(Provided data Opens)
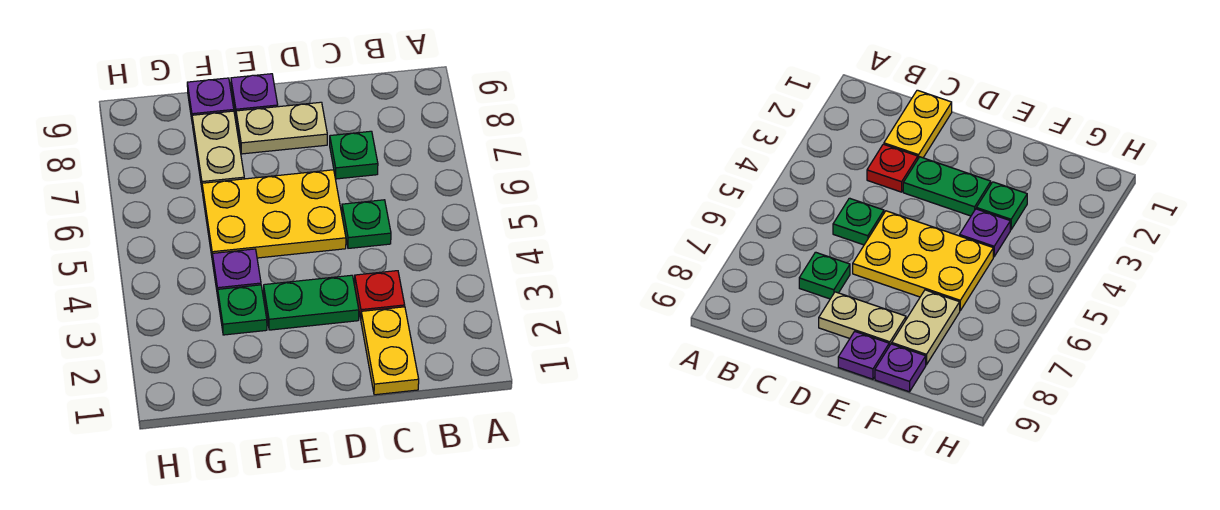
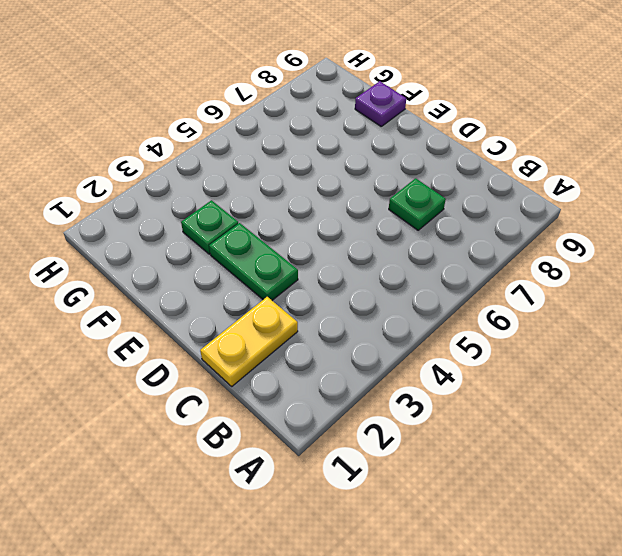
none -> red plate C3 level 1
none -> green plate C5 level 1
none -> yellow plate D5:F6 level 1

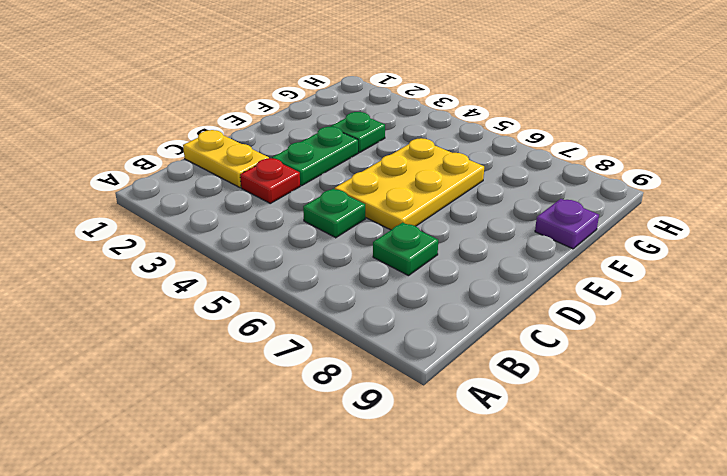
none -> tan plate D8:E8 level 1
none -> purple plate E9 level 1
none -> purple plate F4 level 1

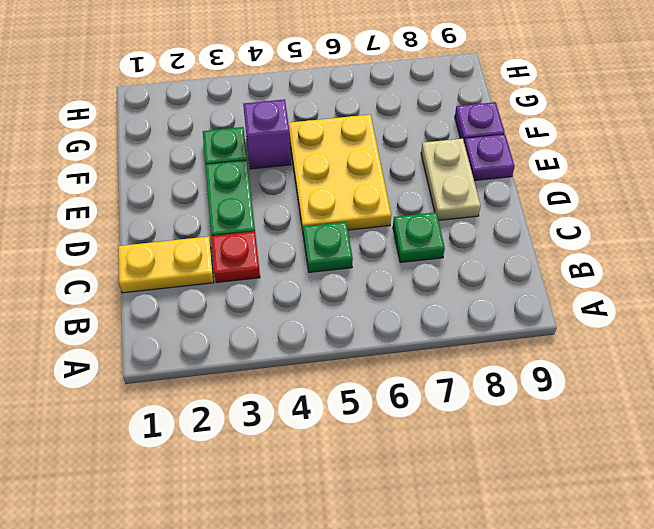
purple brick F4 level 1 -> purple plate F4 level 1
none -> tan plate F7:F8 level 1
(Provided data Closes)
## [Exercise]
For the string "none", go through the entries above and copy each line where it occurs.

## [Reply to the task]
none -> red plate C3 level 1
none -> green plate C5 level 1
none -> yellow plate D5:F6 level 1
none -> tan plate D8:E8 level 1
none -> purple plate E9 level 1
none -> purple plate F4 level 1
none -> tan plate F7:F8 level 1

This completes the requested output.